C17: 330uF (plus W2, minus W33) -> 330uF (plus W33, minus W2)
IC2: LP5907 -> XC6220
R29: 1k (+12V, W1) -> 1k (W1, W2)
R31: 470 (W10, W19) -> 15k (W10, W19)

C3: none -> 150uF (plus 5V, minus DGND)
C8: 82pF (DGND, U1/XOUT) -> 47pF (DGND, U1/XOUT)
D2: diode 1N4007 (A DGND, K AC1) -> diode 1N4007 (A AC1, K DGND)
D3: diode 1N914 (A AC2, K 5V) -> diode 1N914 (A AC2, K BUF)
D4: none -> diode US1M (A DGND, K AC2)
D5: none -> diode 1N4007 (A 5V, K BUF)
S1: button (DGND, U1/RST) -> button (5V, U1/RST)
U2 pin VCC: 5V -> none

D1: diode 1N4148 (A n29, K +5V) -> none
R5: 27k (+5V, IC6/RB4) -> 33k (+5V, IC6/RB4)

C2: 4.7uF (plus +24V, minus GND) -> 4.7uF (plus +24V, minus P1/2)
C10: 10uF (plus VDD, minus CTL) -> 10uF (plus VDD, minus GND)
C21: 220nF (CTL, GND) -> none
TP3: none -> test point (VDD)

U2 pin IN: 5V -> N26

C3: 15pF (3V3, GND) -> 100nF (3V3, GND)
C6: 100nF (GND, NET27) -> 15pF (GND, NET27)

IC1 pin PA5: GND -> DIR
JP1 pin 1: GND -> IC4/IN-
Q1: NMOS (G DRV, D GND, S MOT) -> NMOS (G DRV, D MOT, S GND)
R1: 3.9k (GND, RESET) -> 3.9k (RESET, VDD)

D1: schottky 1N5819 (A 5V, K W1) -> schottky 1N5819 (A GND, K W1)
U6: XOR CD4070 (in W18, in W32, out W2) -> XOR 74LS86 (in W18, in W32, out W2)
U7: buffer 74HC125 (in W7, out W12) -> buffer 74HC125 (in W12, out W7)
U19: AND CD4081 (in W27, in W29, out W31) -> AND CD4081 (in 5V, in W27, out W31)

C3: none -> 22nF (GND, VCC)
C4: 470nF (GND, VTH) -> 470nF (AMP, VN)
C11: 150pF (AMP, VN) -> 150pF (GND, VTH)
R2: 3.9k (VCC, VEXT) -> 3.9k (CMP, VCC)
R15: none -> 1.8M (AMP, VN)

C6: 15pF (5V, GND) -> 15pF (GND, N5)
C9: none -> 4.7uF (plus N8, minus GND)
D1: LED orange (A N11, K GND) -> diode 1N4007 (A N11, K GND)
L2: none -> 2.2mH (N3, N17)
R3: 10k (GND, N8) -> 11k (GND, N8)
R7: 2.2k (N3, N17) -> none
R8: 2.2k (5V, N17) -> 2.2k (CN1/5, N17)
____
**WHAT NEEDS TO BE DONE:** Would you repeat all of the entries exactly?

**RESPONSE BELOW:**
C17: 330uF (plus W2, minus W33) -> 330uF (plus W33, minus W2)
IC2: LP5907 -> XC6220
R29: 1k (+12V, W1) -> 1k (W1, W2)
R31: 470 (W10, W19) -> 15k (W10, W19)

C3: none -> 150uF (plus 5V, minus DGND)
C8: 82pF (DGND, U1/XOUT) -> 47pF (DGND, U1/XOUT)
D2: diode 1N4007 (A DGND, K AC1) -> diode 1N4007 (A AC1, K DGND)
D3: diode 1N914 (A AC2, K 5V) -> diode 1N914 (A AC2, K BUF)
D4: none -> diode US1M (A DGND, K AC2)
D5: none -> diode 1N4007 (A 5V, K BUF)
S1: button (DGND, U1/RST) -> button (5V, U1/RST)
U2 pin VCC: 5V -> none

D1: diode 1N4148 (A n29, K +5V) -> none
R5: 27k (+5V, IC6/RB4) -> 33k (+5V, IC6/RB4)

C2: 4.7uF (plus +24V, minus GND) -> 4.7uF (plus +24V, minus P1/2)
C10: 10uF (plus VDD, minus CTL) -> 10uF (plus VDD, minus GND)
C21: 220nF (CTL, GND) -> none
TP3: none -> test point (VDD)

U2 pin IN: 5V -> N26

C3: 15pF (3V3, GND) -> 100nF (3V3, GND)
C6: 100nF (GND, NET27) -> 15pF (GND, NET27)

IC1 pin PA5: GND -> DIR
JP1 pin 1: GND -> IC4/IN-
Q1: NMOS (G DRV, D GND, S MOT) -> NMOS (G DRV, D MOT, S GND)
R1: 3.9k (GND, RESET) -> 3.9k (RESET, VDD)

D1: schottky 1N5819 (A 5V, K W1) -> schottky 1N5819 (A GND, K W1)
U6: XOR CD4070 (in W18, in W32, out W2) -> XOR 74LS86 (in W18, in W32, out W2)
U7: buffer 74HC125 (in W7, out W12) -> buffer 74HC125 (in W12, out W7)
U19: AND CD4081 (in W27, in W29, out W31) -> AND CD4081 (in 5V, in W27, out W31)

C3: none -> 22nF (GND, VCC)
C4: 470nF (GND, VTH) -> 470nF (AMP, VN)
C11: 150pF (AMP, VN) -> 150pF (GND, VTH)
R2: 3.9k (VCC, VEXT) -> 3.9k (CMP, VCC)
R15: none -> 1.8M (AMP, VN)

C6: 15pF (5V, GND) -> 15pF (GND, N5)
C9: none -> 4.7uF (plus N8, minus GND)
D1: LED orange (A N11, K GND) -> diode 1N4007 (A N11, K GND)
L2: none -> 2.2mH (N3, N17)
R3: 10k (GND, N8) -> 11k (GND, N8)
R7: 2.2k (N3, N17) -> none
R8: 2.2k (5V, N17) -> 2.2k (CN1/5, N17)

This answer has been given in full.